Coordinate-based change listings
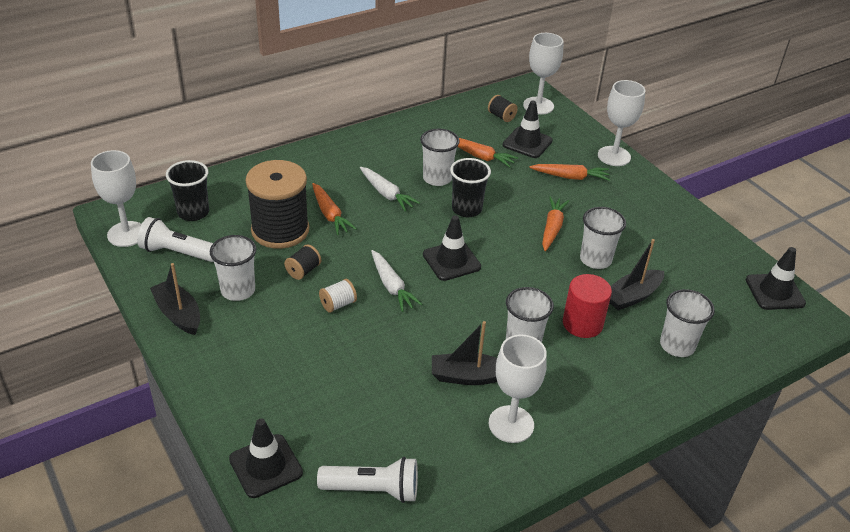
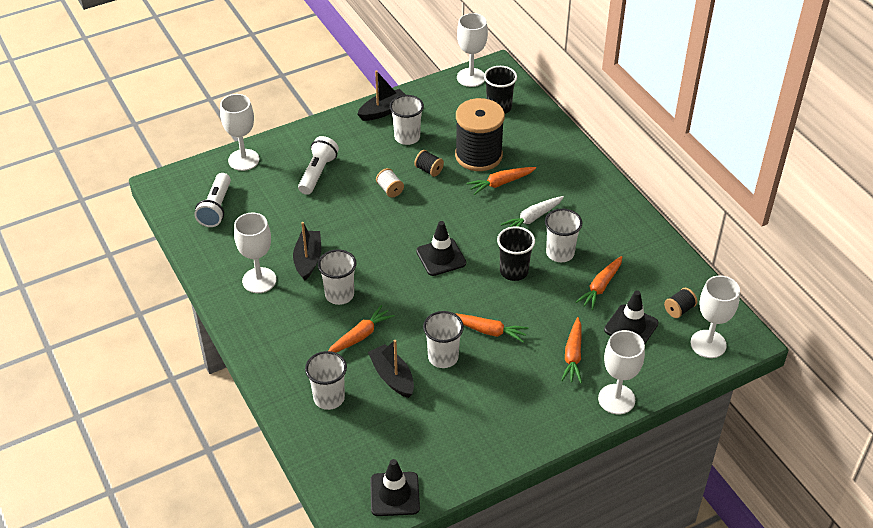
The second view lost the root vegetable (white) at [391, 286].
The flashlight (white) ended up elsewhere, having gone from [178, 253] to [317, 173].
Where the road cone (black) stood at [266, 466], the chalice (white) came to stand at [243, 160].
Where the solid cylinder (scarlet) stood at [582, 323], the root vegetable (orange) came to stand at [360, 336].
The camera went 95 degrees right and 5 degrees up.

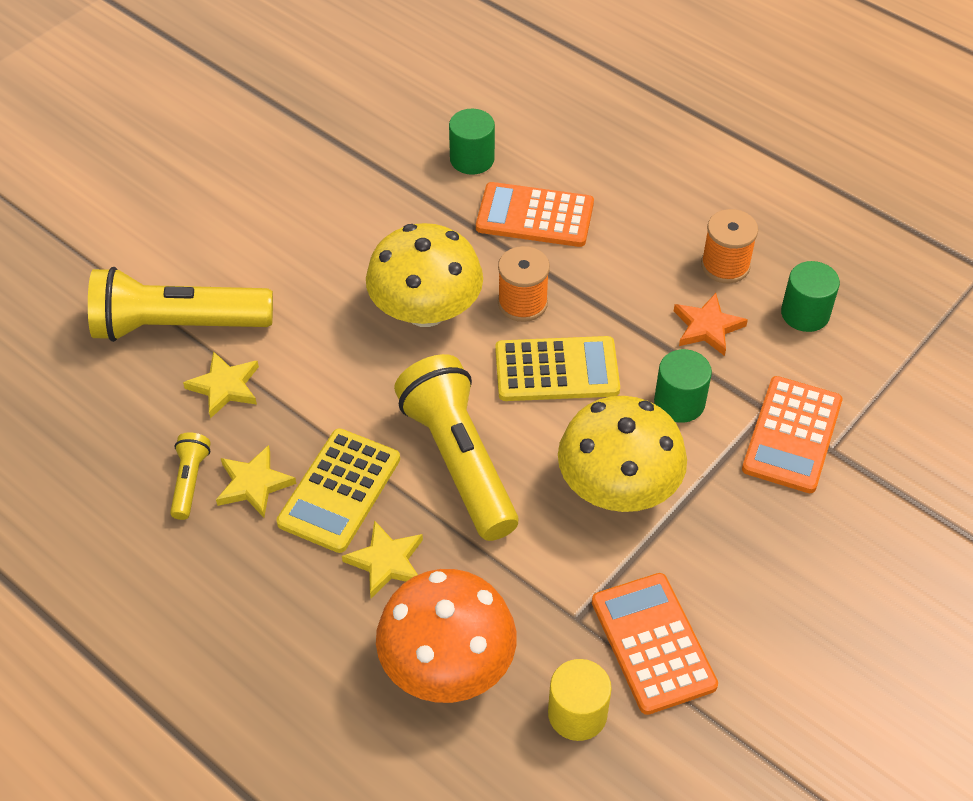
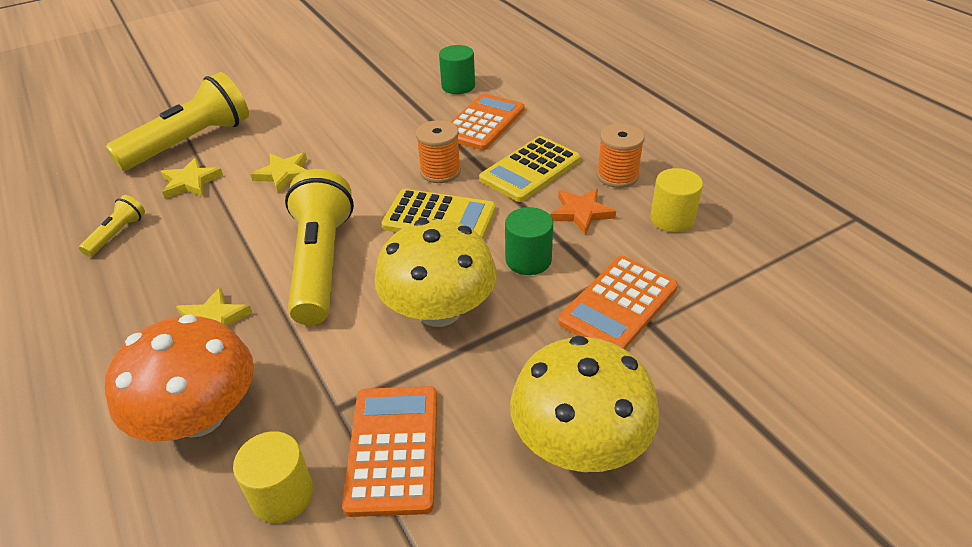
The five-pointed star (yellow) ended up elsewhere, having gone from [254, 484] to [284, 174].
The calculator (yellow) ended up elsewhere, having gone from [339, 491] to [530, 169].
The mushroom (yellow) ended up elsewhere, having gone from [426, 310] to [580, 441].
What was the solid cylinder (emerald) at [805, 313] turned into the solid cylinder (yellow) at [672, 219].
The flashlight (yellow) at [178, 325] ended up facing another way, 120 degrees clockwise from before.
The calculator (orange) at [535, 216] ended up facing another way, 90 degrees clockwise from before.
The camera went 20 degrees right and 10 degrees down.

WHAT THE TASK ASKS:
From the entries above, work out how many lines include "vegetable"; the number is the only answer wanted.

WRITTEN ANSWER:
2